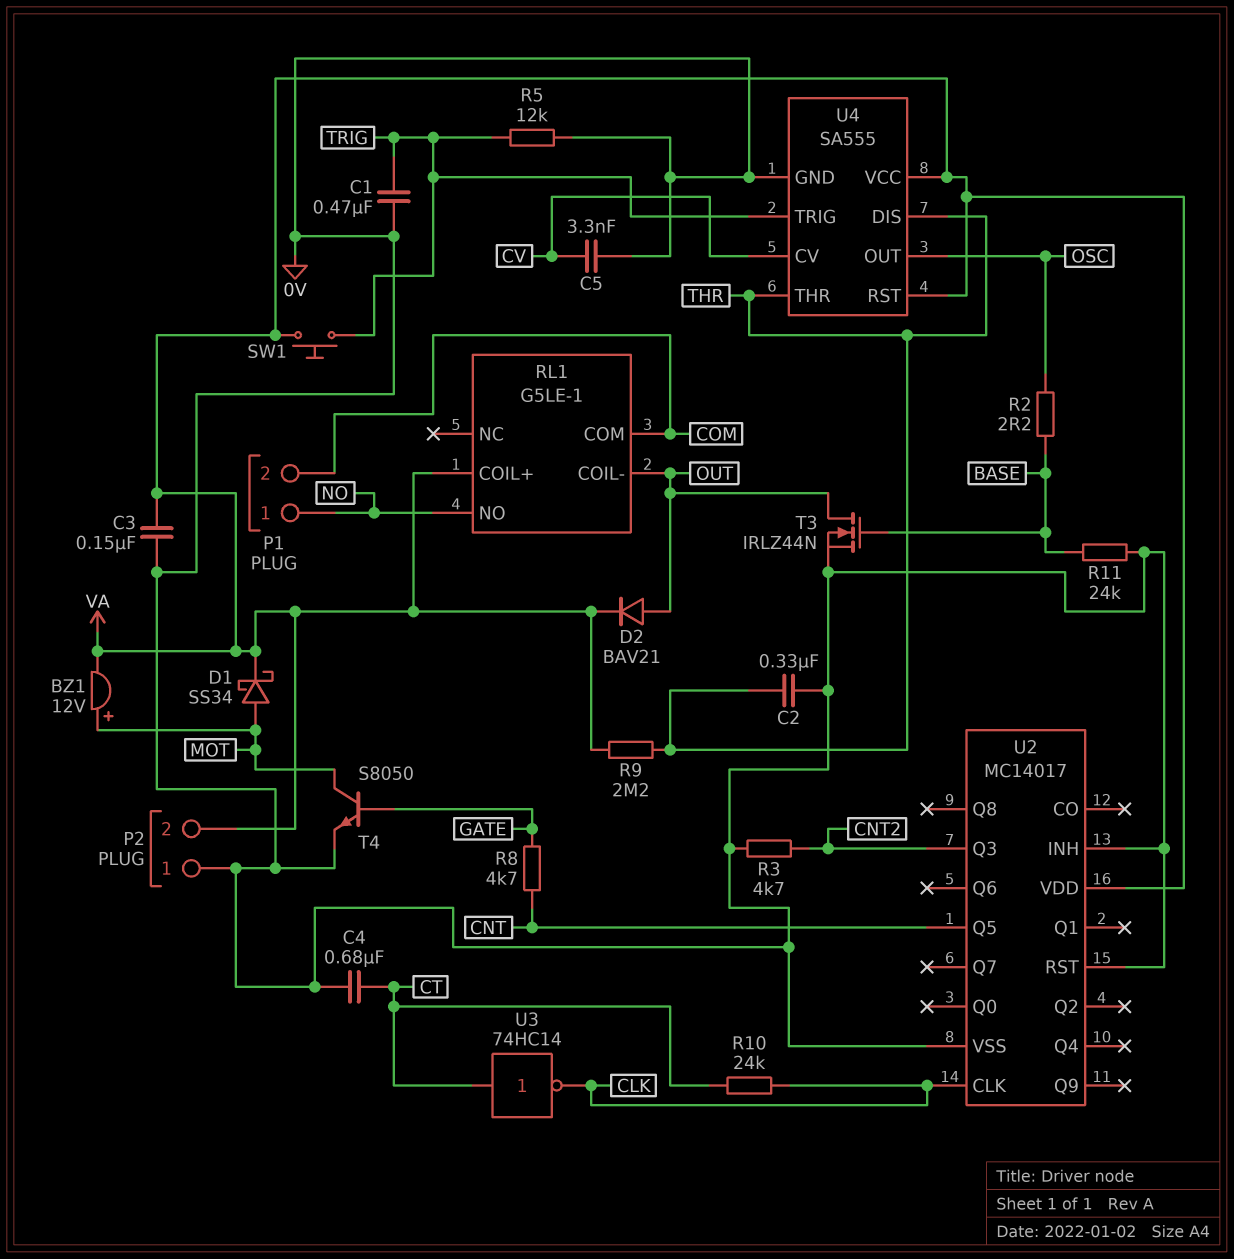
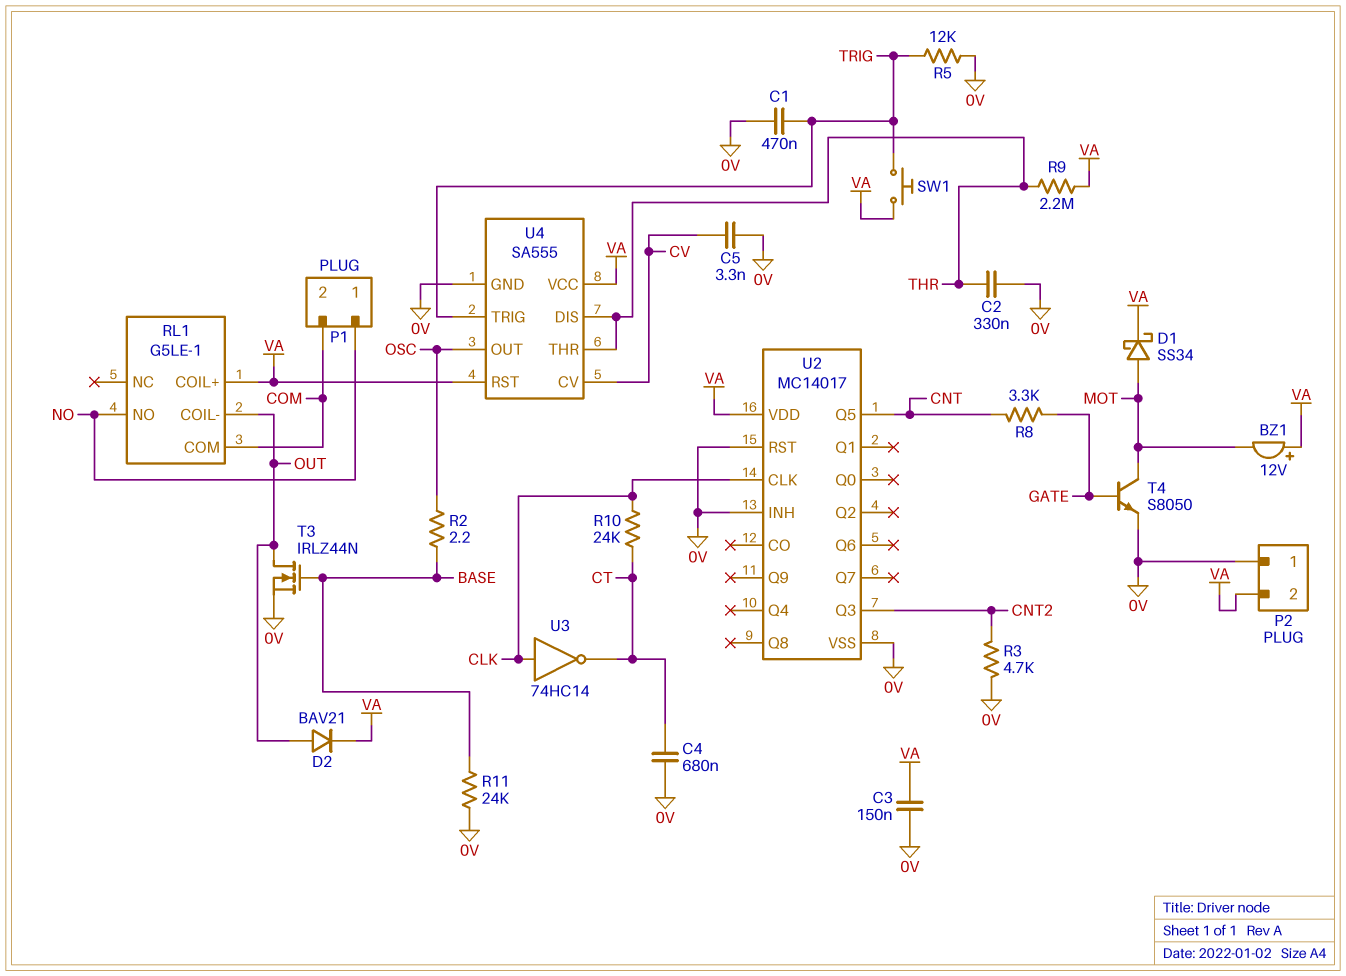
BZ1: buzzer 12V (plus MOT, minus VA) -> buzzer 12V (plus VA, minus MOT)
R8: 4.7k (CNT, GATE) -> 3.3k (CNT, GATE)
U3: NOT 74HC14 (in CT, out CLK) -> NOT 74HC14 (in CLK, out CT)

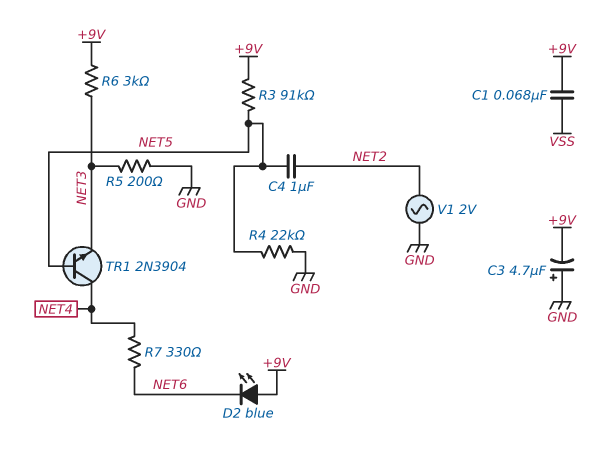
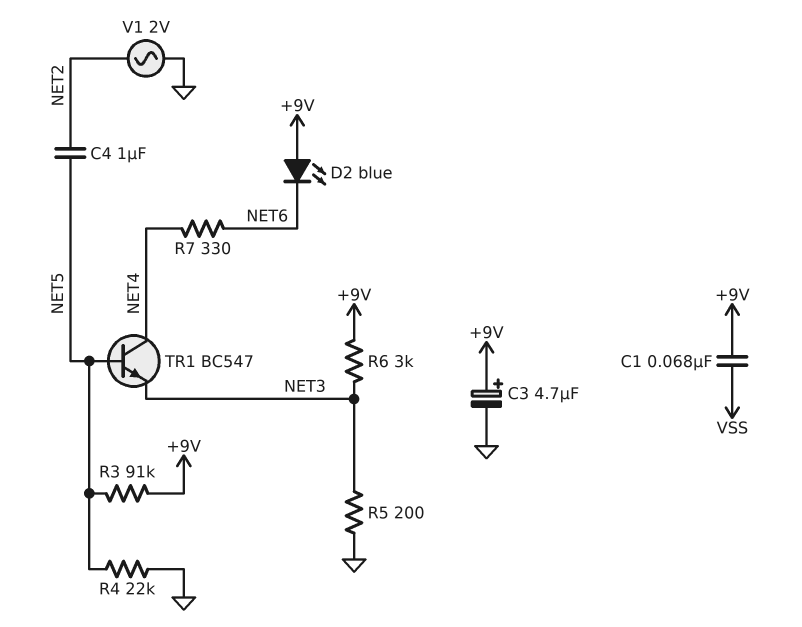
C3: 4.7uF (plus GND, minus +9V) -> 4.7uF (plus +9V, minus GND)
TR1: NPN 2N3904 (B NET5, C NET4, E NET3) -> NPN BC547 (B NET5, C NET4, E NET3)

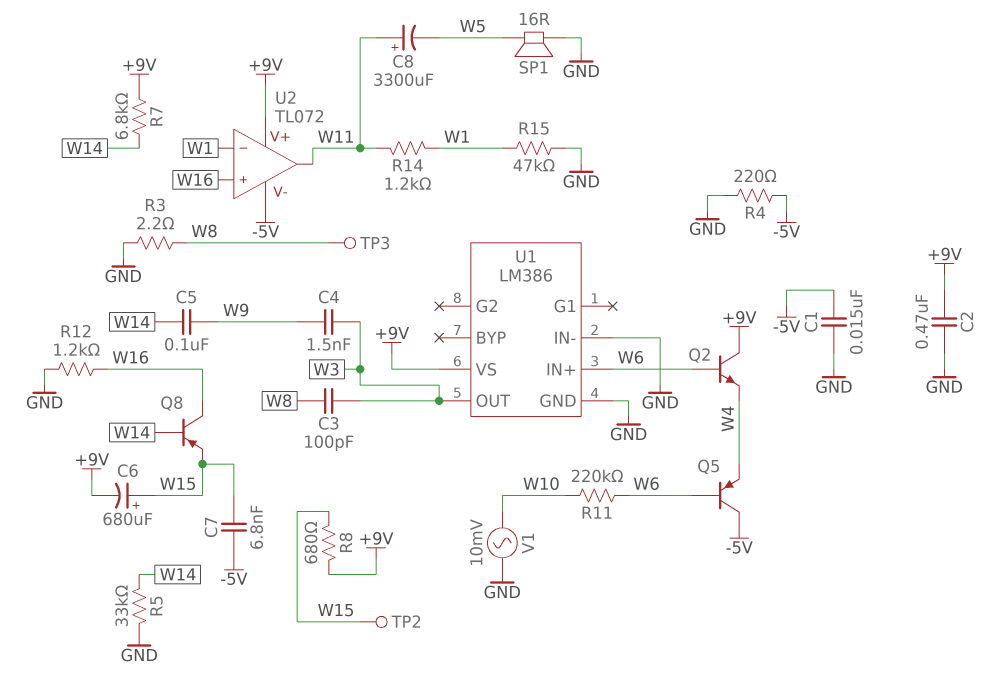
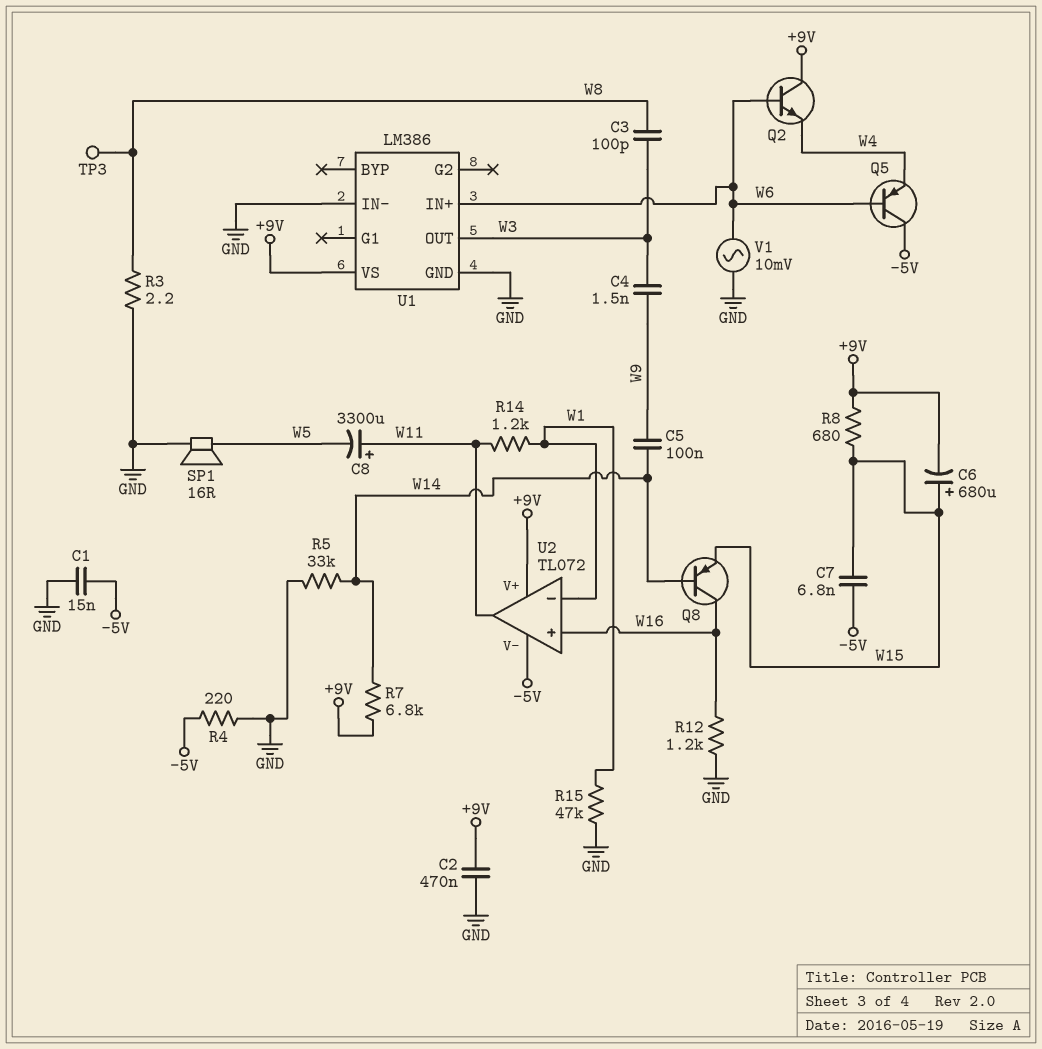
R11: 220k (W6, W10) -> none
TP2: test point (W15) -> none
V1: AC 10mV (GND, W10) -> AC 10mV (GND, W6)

Exercise instructions> Once a line of the records is found to contain "plus", copy it out.

Output of the task>
BZ1: buzzer 12V (plus MOT, minus VA) -> buzzer 12V (plus VA, minus MOT)
C3: 4.7uF (plus GND, minus +9V) -> 4.7uF (plus +9V, minus GND)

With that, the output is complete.